*WHAT YOU NEED TO DO*: Only the lines below starting at the one that contains "black eraser: 6 -> 8" and ending at the one that contains "yellow spinning top: 10 -> 8" are to be reproduced, exactly and with both ends kept.

Coordinate-based change listings
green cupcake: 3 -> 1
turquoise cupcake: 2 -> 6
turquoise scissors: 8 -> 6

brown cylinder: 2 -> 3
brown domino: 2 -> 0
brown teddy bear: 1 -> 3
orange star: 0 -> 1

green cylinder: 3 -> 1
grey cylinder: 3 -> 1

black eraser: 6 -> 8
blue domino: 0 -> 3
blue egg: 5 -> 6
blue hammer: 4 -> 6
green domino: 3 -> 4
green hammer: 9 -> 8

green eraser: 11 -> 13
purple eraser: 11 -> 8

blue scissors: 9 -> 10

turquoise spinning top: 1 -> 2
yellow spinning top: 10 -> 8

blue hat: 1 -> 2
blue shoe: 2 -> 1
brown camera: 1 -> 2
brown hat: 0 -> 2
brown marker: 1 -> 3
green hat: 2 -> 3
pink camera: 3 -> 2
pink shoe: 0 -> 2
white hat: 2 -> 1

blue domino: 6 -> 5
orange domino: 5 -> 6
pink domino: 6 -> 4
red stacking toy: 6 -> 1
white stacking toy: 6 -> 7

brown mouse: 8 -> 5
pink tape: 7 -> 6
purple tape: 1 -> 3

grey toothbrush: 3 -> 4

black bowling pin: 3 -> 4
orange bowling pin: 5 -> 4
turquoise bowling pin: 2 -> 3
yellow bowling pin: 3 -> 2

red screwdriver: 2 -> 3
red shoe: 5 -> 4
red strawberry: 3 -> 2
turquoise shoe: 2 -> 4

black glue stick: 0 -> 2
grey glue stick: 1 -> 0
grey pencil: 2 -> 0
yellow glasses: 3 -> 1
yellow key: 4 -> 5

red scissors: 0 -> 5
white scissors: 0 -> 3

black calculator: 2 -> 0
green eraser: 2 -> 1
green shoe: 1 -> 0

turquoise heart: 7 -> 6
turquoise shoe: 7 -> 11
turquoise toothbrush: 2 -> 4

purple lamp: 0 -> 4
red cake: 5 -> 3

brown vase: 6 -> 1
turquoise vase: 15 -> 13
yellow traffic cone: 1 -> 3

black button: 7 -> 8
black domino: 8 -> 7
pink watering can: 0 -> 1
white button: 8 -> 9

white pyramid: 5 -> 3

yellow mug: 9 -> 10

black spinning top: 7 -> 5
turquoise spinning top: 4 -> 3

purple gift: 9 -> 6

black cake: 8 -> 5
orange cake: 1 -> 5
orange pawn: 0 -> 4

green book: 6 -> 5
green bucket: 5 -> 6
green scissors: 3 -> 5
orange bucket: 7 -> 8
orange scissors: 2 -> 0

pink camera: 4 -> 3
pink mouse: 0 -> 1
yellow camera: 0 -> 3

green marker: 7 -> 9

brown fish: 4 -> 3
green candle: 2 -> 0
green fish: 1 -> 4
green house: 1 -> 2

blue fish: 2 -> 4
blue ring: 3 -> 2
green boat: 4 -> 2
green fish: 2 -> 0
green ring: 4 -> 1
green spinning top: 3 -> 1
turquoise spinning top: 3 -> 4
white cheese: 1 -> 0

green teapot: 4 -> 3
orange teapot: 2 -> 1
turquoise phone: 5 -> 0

*ANSWER FOR THIS EXERCISE*:
black eraser: 6 -> 8
blue domino: 0 -> 3
blue egg: 5 -> 6
blue hammer: 4 -> 6
green domino: 3 -> 4
green hammer: 9 -> 8

green eraser: 11 -> 13
purple eraser: 11 -> 8

blue scissors: 9 -> 10

turquoise spinning top: 1 -> 2
yellow spinning top: 10 -> 8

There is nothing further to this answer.